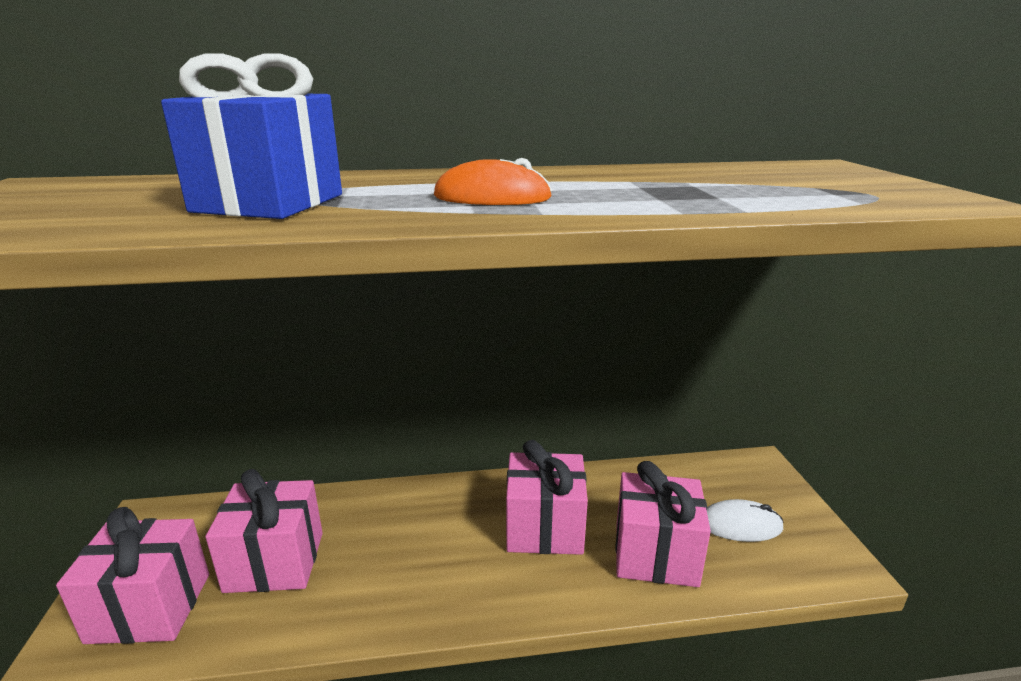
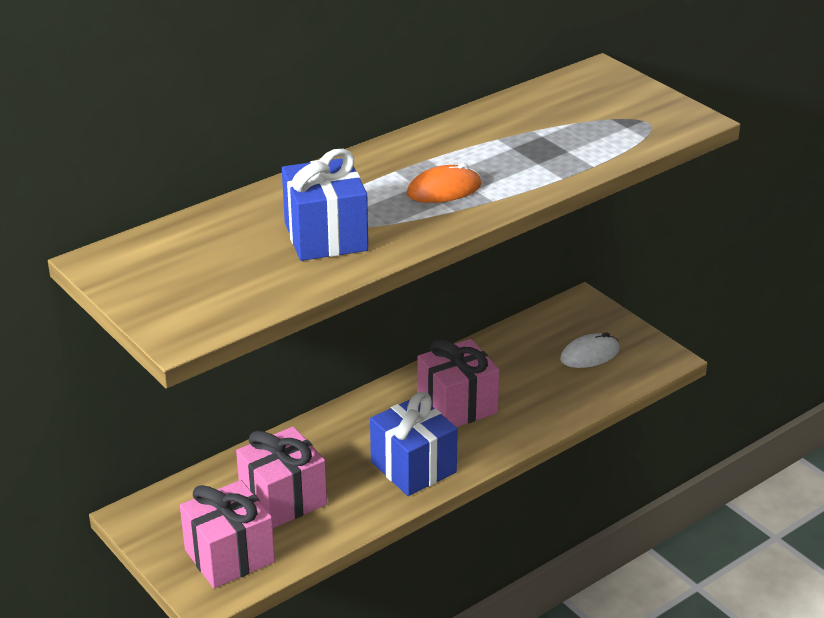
camera: 30 degrees left, 10 degrees up
(435, 583) = (413, 467): none -> blue gift
(655, 554) = (545, 395): pink gift -> none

....

• [Task brief]
Find the lines above that contain the word "none" and collect them.

• [Exercise solution]
(435, 583) = (413, 467): none -> blue gift
(655, 554) = (545, 395): pink gift -> none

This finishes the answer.